(WHAT THE EXERCISE ASKS):
For the material below, return exactly the lines starting at the one holding "(602, 356) = (657, 369): white" and ending at the one holding "(648, 415) = (722, 395): none -> blue capsule", counting both as part of the range.

____ INPUT RECORDS

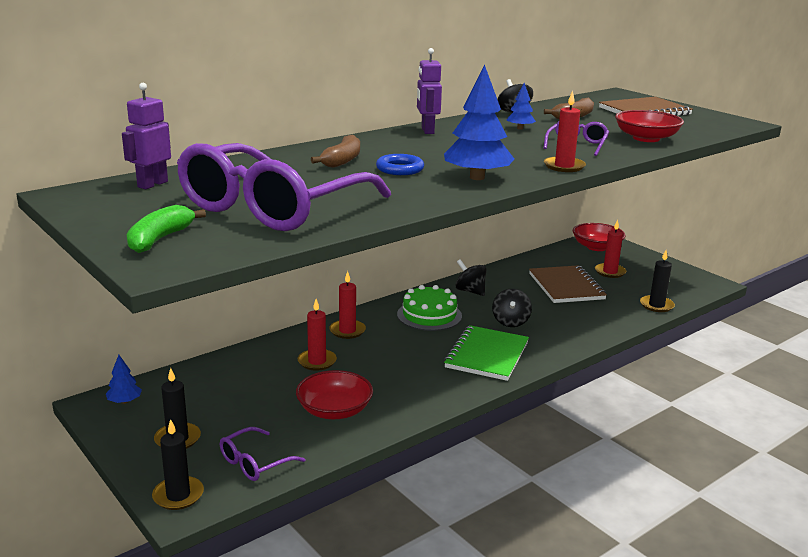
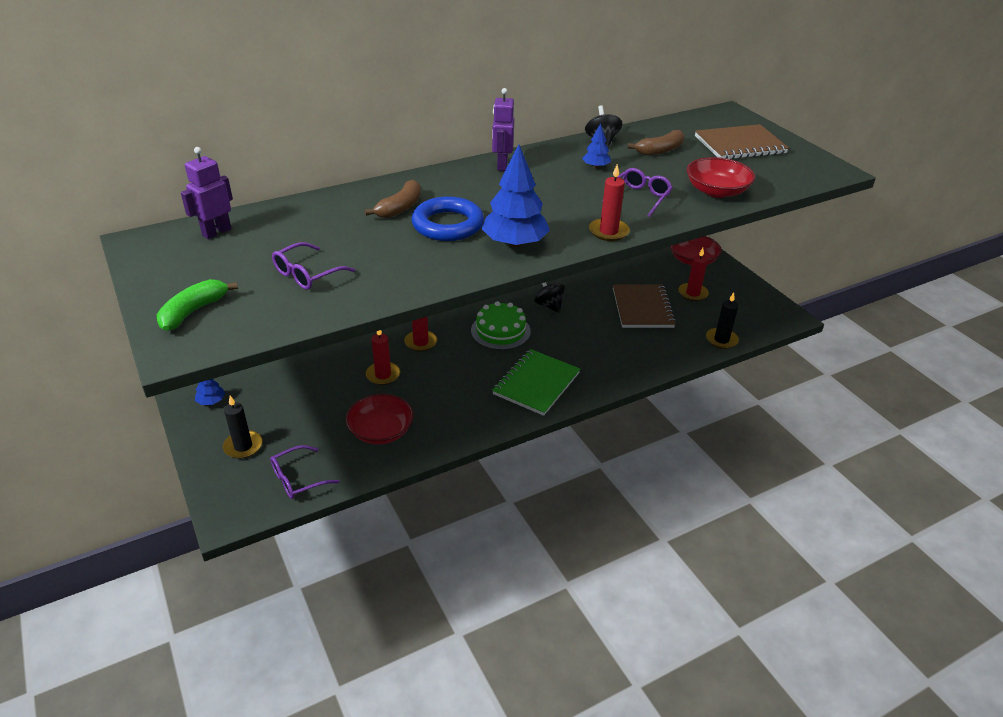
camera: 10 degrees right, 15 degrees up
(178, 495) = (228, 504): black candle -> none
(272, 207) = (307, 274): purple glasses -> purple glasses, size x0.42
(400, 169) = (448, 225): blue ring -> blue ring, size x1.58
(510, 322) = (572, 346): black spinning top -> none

________
____ INPUT RECORDS

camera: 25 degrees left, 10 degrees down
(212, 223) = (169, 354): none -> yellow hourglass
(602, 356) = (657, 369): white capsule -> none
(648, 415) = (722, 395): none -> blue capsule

________
____ INPUT RECORDS

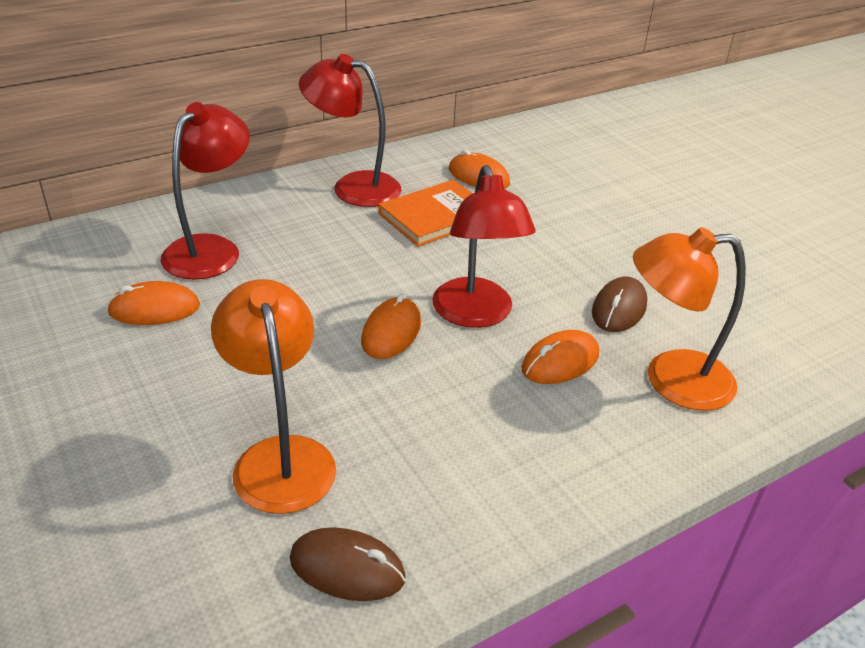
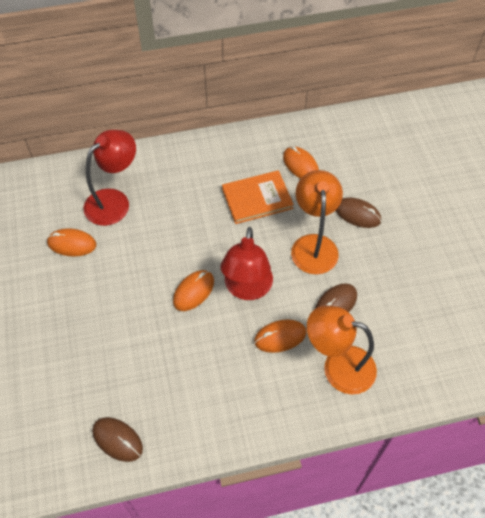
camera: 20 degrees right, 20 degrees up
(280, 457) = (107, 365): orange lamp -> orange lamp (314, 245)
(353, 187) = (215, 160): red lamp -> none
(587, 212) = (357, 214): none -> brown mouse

________

(YOUR SOLUTION):
(602, 356) = (657, 369): white capsule -> none
(648, 415) = (722, 395): none -> blue capsule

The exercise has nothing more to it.